▶ AIM OF THE EXERCISE
In the entries that follow, the first line to write out is the one containing "U19: NOT 74LS04", and the last is the one containing "D3: LED green". Reproduce that stretch exactly, with nothing before or after it.

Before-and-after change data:
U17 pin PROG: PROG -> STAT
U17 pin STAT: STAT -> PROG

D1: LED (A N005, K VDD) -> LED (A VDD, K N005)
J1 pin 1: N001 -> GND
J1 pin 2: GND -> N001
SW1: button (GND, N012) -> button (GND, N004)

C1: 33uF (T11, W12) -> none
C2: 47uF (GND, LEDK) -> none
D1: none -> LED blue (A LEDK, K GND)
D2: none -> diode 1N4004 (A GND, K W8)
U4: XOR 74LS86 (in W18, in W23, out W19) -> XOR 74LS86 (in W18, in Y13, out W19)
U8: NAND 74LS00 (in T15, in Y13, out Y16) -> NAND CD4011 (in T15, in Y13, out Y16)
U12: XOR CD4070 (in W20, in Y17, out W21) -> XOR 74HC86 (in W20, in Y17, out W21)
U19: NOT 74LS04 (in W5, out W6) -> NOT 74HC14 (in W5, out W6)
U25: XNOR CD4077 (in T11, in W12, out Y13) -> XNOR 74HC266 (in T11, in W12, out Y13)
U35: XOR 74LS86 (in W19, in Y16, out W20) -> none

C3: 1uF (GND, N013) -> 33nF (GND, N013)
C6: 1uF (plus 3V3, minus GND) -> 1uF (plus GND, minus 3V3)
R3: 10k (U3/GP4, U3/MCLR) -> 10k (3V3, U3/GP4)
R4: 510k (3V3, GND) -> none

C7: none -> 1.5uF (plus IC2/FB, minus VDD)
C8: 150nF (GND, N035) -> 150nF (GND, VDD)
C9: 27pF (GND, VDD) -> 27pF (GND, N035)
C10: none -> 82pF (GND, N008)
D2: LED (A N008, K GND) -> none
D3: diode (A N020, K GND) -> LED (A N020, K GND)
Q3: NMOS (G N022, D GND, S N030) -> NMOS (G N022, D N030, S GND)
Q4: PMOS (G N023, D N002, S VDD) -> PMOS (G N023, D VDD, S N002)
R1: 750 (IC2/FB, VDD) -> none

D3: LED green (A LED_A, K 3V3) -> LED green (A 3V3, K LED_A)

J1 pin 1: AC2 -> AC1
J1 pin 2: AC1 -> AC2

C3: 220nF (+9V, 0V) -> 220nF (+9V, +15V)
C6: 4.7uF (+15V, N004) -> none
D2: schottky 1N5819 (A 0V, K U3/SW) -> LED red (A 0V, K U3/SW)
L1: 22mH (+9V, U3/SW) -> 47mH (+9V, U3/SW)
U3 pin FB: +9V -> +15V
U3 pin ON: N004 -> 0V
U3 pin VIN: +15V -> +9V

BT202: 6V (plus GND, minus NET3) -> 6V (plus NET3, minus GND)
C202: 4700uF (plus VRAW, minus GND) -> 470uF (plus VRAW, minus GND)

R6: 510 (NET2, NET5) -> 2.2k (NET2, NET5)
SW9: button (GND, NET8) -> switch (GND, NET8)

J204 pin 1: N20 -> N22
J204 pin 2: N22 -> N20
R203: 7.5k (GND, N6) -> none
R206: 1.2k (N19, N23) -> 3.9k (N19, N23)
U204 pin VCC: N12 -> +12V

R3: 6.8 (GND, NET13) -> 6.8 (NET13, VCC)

▶ OUTPUT FOR THIS EXERCISE
U19: NOT 74LS04 (in W5, out W6) -> NOT 74HC14 (in W5, out W6)
U25: XNOR CD4077 (in T11, in W12, out Y13) -> XNOR 74HC266 (in T11, in W12, out Y13)
U35: XOR 74LS86 (in W19, in Y16, out W20) -> none

C3: 1uF (GND, N013) -> 33nF (GND, N013)
C6: 1uF (plus 3V3, minus GND) -> 1uF (plus GND, minus 3V3)
R3: 10k (U3/GP4, U3/MCLR) -> 10k (3V3, U3/GP4)
R4: 510k (3V3, GND) -> none

C7: none -> 1.5uF (plus IC2/FB, minus VDD)
C8: 150nF (GND, N035) -> 150nF (GND, VDD)
C9: 27pF (GND, VDD) -> 27pF (GND, N035)
C10: none -> 82pF (GND, N008)
D2: LED (A N008, K GND) -> none
D3: diode (A N020, K GND) -> LED (A N020, K GND)
Q3: NMOS (G N022, D GND, S N030) -> NMOS (G N022, D N030, S GND)
Q4: PMOS (G N023, D N002, S VDD) -> PMOS (G N023, D VDD, S N002)
R1: 750 (IC2/FB, VDD) -> none

D3: LED green (A LED_A, K 3V3) -> LED green (A 3V3, K LED_A)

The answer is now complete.